#### [Given task]
Return, word for word, only the lines from the one containing "Segment regions of" through the last line of the entries.

Data listing:
* Begin *

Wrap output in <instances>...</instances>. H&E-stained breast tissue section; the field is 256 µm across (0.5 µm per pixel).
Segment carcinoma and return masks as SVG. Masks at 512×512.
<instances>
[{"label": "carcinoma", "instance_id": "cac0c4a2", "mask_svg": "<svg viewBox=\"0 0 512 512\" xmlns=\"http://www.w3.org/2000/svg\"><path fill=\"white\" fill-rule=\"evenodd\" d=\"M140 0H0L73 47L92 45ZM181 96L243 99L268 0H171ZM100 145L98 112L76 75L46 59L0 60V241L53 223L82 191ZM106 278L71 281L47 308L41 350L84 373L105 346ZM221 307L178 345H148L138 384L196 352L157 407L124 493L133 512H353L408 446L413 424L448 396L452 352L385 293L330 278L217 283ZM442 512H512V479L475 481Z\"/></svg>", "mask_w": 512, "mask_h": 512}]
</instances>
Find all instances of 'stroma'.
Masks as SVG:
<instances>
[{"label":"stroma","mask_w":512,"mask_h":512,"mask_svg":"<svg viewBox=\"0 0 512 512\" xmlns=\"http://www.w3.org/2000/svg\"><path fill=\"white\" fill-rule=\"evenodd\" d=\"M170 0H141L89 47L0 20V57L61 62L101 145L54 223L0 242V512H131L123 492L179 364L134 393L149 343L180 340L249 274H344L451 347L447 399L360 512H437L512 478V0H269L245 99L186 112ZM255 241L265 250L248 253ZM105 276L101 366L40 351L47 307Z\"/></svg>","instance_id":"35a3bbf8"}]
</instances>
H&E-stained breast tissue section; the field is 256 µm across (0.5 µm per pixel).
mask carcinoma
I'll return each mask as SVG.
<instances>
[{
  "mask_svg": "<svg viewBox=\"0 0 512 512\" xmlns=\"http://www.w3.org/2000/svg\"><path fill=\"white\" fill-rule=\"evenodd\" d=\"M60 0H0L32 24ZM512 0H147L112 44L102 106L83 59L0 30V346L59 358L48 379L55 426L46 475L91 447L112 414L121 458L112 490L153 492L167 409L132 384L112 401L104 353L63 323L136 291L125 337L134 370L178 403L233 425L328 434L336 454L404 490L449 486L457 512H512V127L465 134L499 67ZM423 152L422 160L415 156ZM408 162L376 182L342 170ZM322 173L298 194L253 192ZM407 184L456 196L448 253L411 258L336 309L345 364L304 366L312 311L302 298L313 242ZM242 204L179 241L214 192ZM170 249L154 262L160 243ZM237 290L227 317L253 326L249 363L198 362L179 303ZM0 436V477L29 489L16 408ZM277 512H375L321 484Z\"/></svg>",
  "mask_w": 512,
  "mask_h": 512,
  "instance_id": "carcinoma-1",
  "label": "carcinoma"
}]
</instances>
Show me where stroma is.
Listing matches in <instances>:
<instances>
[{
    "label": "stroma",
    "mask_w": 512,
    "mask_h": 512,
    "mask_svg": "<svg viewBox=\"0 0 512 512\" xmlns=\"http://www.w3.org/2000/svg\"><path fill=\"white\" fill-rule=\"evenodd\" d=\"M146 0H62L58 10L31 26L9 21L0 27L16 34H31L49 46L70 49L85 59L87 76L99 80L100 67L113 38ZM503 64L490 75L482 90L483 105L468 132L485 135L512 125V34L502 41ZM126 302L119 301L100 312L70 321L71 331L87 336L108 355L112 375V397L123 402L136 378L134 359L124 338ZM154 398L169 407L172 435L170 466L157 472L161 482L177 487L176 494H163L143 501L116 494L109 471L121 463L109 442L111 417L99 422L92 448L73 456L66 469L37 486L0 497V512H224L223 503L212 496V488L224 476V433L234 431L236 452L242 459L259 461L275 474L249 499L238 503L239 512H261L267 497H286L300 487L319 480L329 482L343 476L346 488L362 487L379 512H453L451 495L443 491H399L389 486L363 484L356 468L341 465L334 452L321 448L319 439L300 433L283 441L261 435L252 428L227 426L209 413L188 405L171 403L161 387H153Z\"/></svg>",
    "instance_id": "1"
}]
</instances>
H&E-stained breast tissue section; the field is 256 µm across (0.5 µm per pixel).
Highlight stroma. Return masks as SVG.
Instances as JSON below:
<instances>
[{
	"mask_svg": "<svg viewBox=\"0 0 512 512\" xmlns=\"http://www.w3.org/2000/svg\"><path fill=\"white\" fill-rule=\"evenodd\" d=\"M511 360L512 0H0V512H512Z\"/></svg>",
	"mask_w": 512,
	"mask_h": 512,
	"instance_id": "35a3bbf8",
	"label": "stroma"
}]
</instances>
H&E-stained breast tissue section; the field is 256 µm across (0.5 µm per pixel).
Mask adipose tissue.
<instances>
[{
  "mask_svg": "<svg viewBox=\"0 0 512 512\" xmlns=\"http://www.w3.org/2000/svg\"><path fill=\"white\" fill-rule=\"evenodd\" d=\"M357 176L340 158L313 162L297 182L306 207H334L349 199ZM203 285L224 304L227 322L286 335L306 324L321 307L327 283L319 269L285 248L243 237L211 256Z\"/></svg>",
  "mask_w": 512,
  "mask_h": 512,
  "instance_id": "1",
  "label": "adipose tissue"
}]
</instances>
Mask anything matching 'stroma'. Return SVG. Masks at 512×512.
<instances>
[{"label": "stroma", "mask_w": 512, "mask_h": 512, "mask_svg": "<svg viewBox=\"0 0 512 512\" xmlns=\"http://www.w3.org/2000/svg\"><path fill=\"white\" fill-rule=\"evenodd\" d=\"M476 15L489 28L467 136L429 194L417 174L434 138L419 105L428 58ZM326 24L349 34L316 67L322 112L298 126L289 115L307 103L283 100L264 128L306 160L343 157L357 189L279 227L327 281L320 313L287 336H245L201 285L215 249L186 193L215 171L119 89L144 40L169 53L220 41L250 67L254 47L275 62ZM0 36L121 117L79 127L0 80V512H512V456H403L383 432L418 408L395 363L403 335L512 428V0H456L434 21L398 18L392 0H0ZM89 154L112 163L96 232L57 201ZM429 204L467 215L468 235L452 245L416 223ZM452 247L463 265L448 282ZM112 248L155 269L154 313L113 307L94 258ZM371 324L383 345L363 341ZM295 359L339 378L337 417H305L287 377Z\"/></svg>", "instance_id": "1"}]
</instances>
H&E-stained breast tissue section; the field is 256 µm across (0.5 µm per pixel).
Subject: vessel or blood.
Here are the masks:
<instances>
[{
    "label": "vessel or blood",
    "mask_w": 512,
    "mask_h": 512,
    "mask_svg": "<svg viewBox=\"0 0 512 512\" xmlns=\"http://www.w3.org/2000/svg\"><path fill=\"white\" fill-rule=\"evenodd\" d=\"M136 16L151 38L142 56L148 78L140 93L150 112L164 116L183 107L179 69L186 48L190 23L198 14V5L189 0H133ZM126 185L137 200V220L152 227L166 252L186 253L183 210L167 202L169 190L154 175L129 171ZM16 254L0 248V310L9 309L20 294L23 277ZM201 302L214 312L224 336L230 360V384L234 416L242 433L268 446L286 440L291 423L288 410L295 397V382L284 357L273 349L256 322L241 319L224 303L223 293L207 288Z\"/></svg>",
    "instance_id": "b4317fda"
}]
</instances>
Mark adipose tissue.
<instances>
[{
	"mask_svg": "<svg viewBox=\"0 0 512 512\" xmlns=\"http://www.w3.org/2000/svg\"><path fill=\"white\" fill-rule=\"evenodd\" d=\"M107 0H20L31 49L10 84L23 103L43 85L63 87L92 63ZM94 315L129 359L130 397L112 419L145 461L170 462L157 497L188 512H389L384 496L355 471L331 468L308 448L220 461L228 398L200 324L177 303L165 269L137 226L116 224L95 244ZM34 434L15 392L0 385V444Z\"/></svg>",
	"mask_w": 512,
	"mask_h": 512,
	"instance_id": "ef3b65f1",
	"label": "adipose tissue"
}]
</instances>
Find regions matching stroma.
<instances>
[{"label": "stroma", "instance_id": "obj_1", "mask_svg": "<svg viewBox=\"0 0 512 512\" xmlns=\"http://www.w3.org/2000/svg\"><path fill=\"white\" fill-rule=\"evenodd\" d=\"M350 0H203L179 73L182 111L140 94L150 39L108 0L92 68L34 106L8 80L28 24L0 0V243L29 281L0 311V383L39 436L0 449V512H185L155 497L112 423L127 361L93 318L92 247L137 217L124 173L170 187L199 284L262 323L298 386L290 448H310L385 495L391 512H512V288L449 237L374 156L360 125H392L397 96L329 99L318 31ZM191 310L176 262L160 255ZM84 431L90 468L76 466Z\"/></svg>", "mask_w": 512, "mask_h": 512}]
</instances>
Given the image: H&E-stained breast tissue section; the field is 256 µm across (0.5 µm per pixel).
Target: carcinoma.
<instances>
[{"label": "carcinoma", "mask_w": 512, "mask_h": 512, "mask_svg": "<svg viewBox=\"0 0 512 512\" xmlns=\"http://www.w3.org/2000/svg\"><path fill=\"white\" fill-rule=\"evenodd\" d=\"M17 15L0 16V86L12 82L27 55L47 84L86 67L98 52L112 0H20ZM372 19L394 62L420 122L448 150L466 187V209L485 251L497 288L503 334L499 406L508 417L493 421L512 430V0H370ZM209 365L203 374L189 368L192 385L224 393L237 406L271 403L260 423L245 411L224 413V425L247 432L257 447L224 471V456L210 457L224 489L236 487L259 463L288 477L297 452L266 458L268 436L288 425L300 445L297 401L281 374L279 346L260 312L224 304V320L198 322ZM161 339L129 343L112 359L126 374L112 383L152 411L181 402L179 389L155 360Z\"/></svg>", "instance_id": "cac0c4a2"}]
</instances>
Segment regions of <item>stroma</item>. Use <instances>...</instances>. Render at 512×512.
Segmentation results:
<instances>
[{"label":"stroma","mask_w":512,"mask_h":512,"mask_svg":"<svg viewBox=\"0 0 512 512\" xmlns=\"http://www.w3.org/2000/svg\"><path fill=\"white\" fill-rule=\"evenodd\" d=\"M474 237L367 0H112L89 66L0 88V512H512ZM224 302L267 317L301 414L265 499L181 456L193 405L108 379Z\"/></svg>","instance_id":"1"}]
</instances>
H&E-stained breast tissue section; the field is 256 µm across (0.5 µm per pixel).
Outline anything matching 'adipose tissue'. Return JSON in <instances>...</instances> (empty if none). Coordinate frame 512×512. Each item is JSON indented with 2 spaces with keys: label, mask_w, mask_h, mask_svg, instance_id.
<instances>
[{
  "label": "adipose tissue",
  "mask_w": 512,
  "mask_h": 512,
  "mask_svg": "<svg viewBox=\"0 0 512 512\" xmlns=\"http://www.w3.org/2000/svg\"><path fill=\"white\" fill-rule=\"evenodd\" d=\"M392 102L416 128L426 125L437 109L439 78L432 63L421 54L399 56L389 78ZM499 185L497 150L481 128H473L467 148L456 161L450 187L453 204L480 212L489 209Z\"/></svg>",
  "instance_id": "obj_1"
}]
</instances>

* End *

#### [Response]
Segment regions of <item>stroma</item>. Use <instances>...</instances>. Render at 512×512.
Segmentation results:
<instances>
[{"label":"stroma","mask_w":512,"mask_h":512,"mask_svg":"<svg viewBox=\"0 0 512 512\" xmlns=\"http://www.w3.org/2000/svg\"><path fill=\"white\" fill-rule=\"evenodd\" d=\"M474 237L367 0H112L89 66L0 88V512H512ZM224 302L267 317L301 414L265 499L181 456L193 405L108 379Z\"/></svg>","instance_id":"1"}]
</instances>
H&E-stained breast tissue section; the field is 256 µm across (0.5 µm per pixel).
Outline anything matching 'adipose tissue'. Return JSON in <instances>...</instances> (empty if none). Coordinate frame 512×512. Each item is JSON indented with 2 spaces with keys: label, mask_w, mask_h, mask_svg, instance_id.
<instances>
[{
  "label": "adipose tissue",
  "mask_w": 512,
  "mask_h": 512,
  "mask_svg": "<svg viewBox=\"0 0 512 512\" xmlns=\"http://www.w3.org/2000/svg\"><path fill=\"white\" fill-rule=\"evenodd\" d=\"M392 102L416 128L426 125L437 109L439 78L432 63L421 54L399 56L389 78ZM499 185L497 150L481 128H473L467 148L456 161L450 187L453 204L480 212L489 209Z\"/></svg>",
  "instance_id": "obj_1"
}]
</instances>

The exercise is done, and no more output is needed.